Brief: Let the output be exactly the lines from the one containing "yellow cross: (452, 905)" through the end of the records below, both included.

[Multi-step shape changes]
--

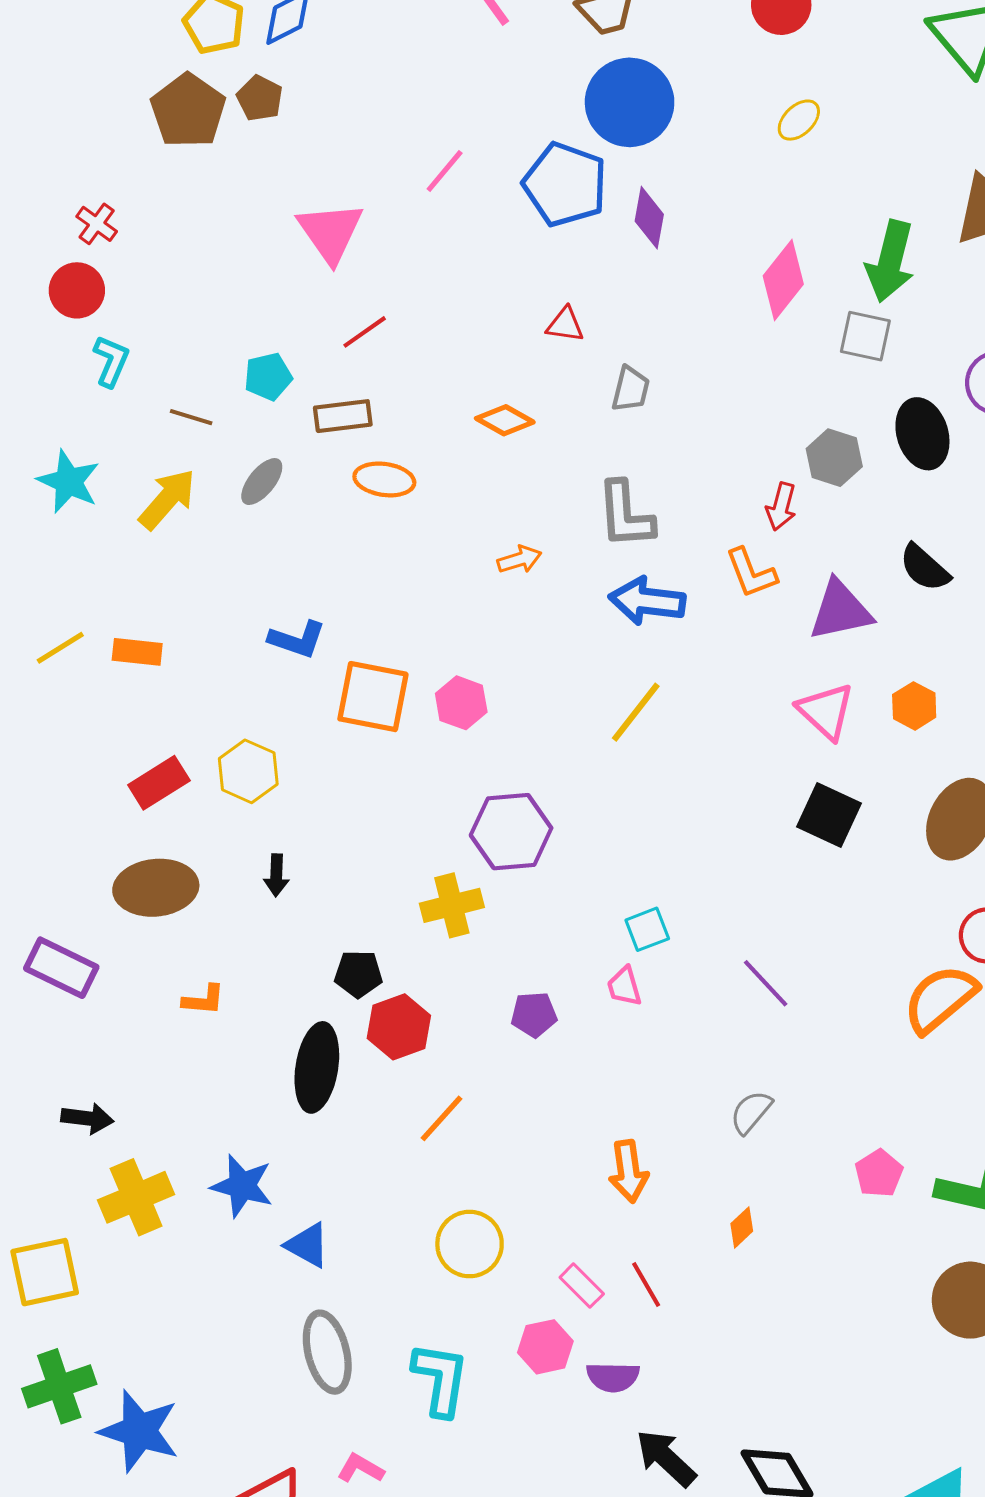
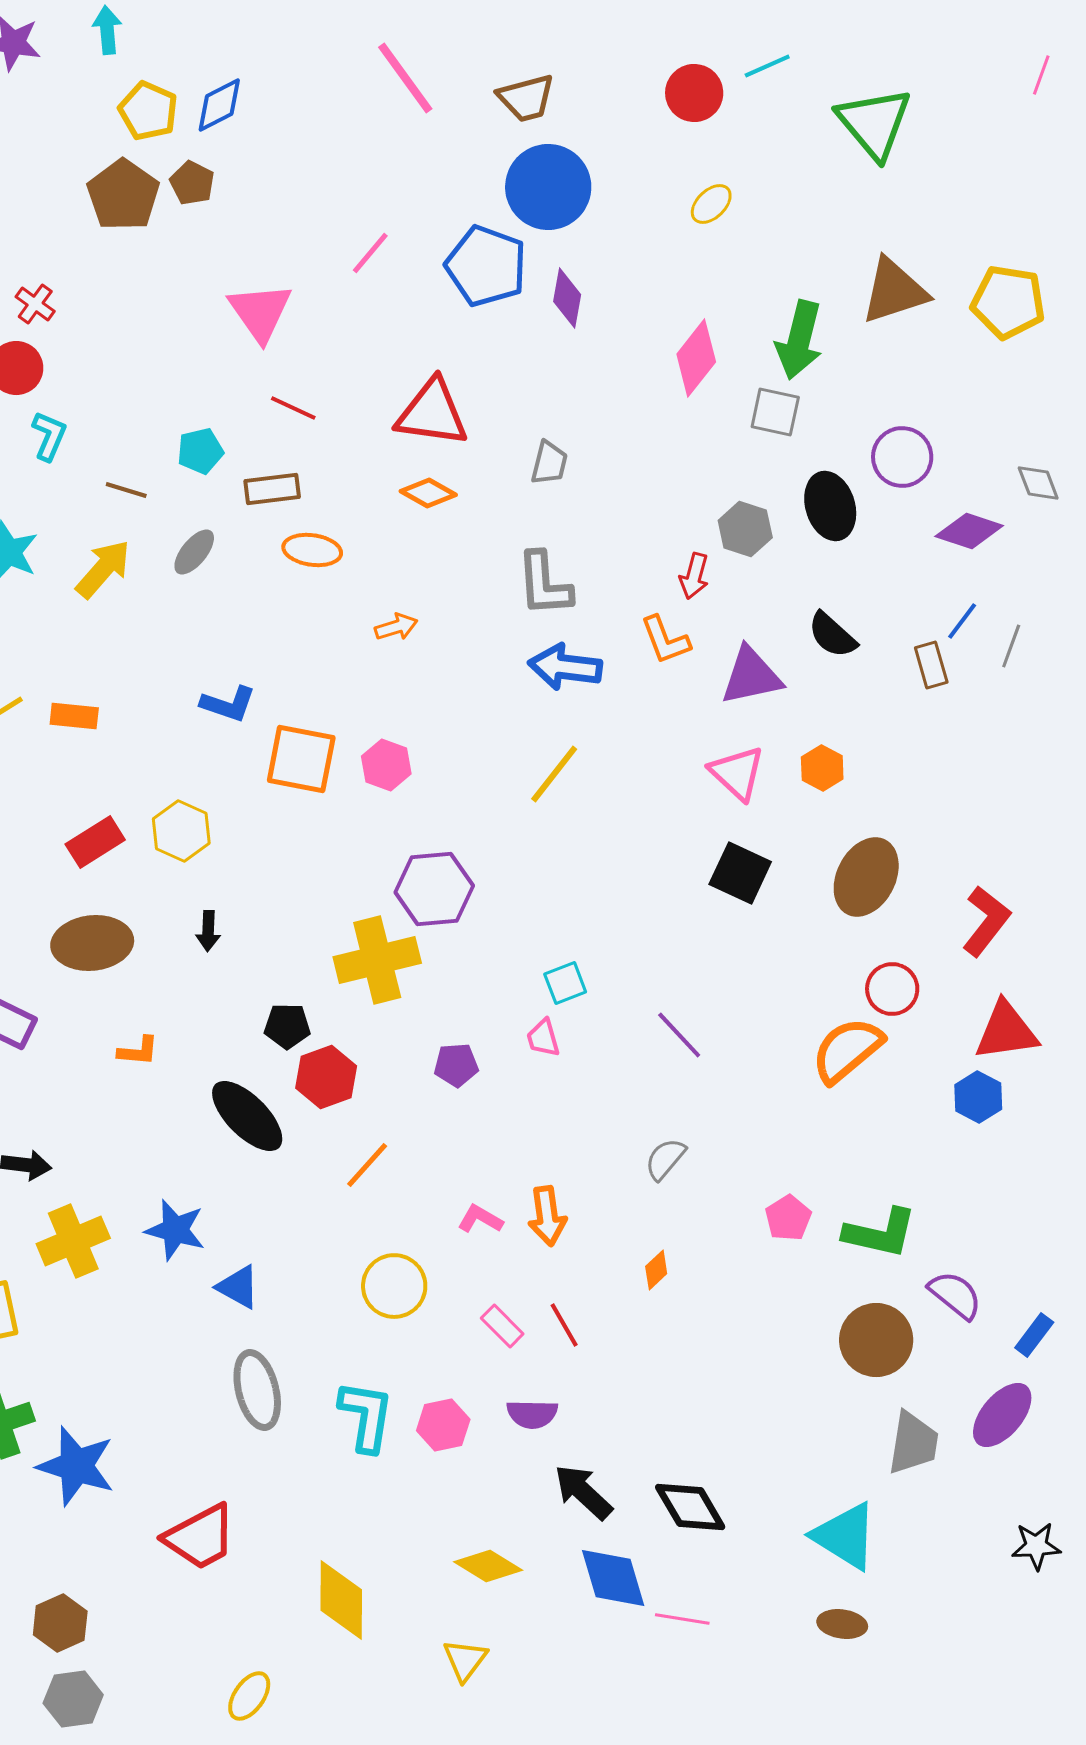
red triangle: (565, 325) -> (432, 413), moved, size x2.0
red line: (365, 332) -> (293, 408), turned 60
orange arrow: (519, 559) -> (396, 627), moved
yellow cross: (452, 905) -> (377, 960), size x1.4
black ellipse: (317, 1067) -> (247, 1116), turned -54
pink hexagon: (545, 1347) -> (443, 1425), moved
pink L-shape: (360, 1468) -> (480, 1219), moved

--

Answer to this exercise:
yellow cross: (452, 905) -> (377, 960), size x1.4
black ellipse: (317, 1067) -> (247, 1116), turned -54
pink hexagon: (545, 1347) -> (443, 1425), moved
pink L-shape: (360, 1468) -> (480, 1219), moved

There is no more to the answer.